### [Your goal]
Each line containing the word "none" must be copied from the material below.

### [Available records]

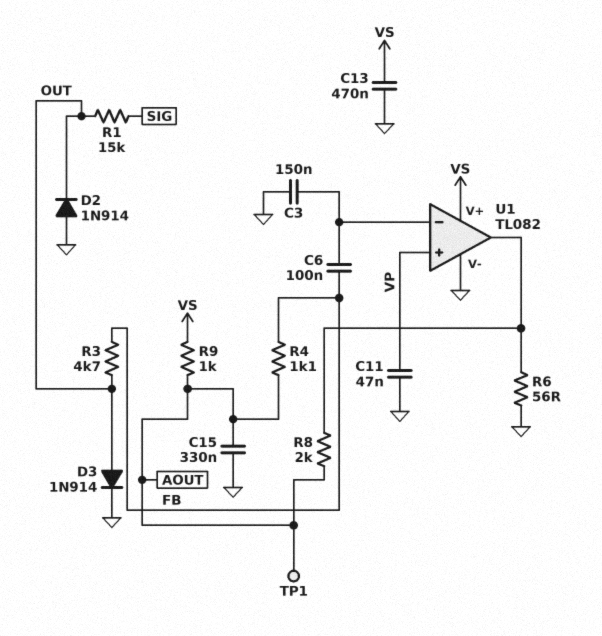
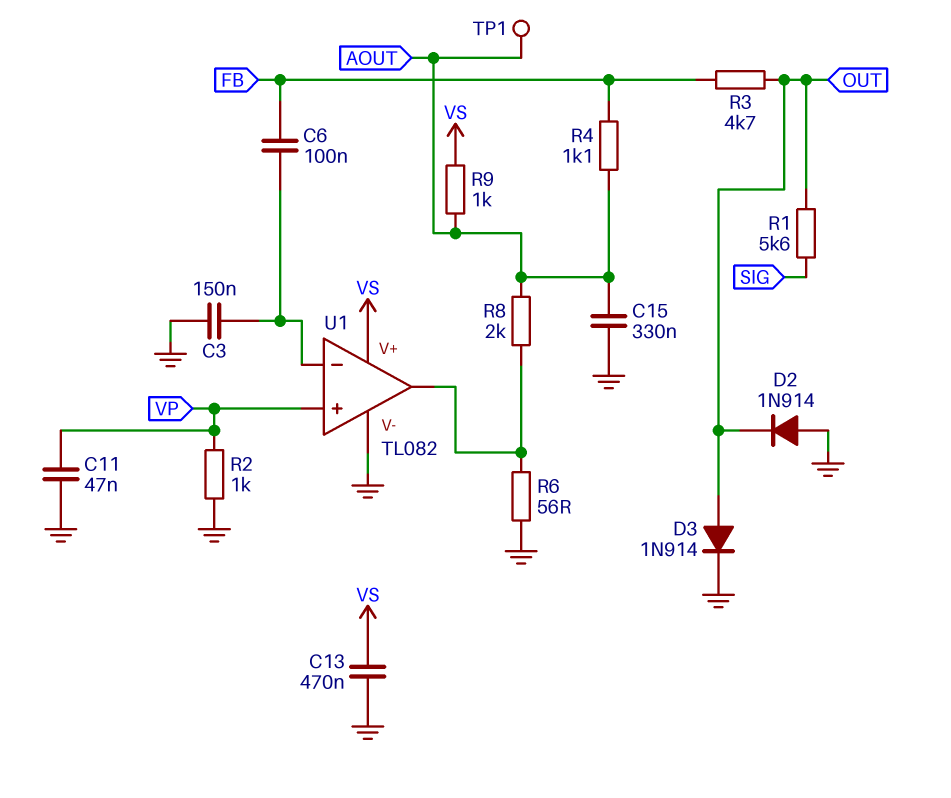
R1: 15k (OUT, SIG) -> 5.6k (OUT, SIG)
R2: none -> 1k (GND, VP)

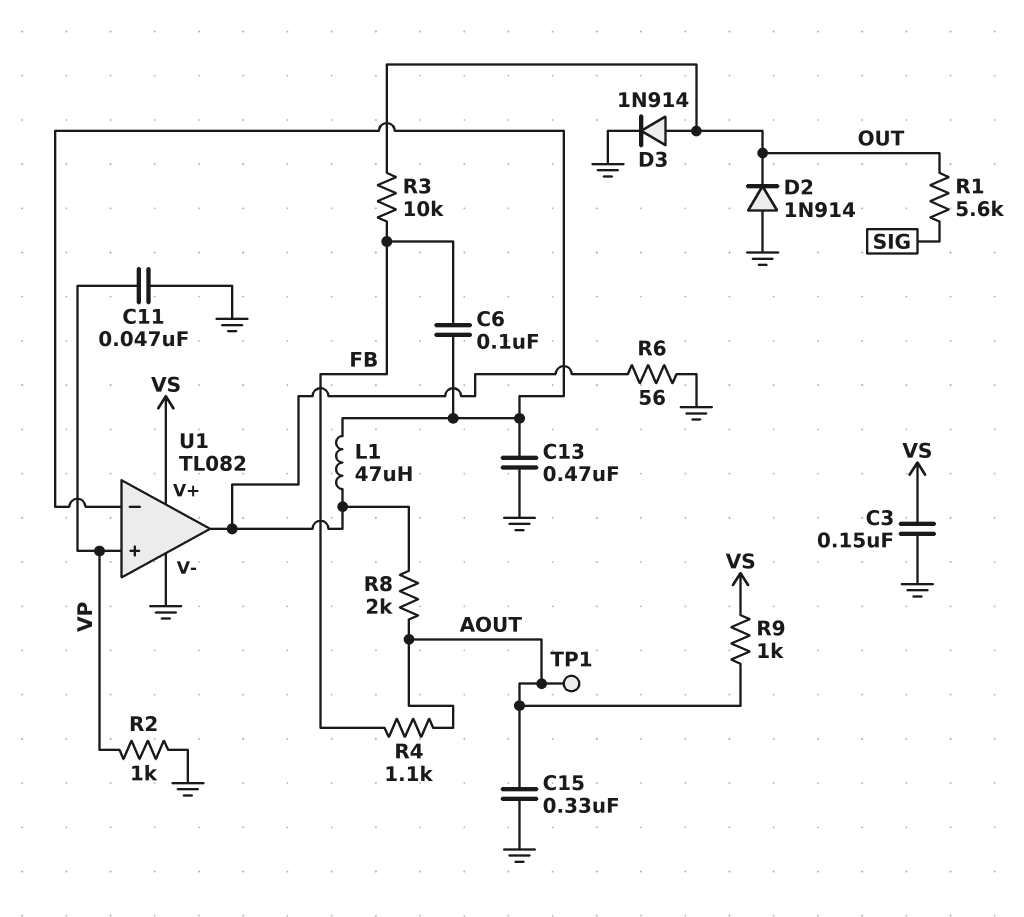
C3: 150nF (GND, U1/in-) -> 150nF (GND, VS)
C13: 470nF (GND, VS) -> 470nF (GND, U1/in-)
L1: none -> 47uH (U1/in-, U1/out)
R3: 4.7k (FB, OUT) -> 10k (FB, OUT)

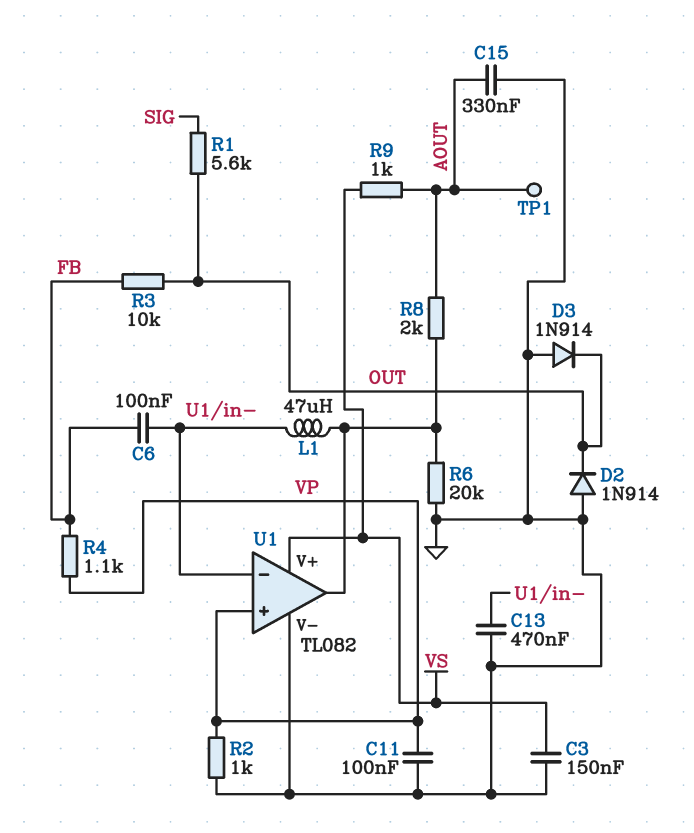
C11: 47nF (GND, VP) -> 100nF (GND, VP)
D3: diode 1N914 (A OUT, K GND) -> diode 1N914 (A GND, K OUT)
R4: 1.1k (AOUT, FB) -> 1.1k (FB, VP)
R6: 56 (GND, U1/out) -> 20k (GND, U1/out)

### [Response to this task]
R2: none -> 1k (GND, VP)
L1: none -> 47uH (U1/in-, U1/out)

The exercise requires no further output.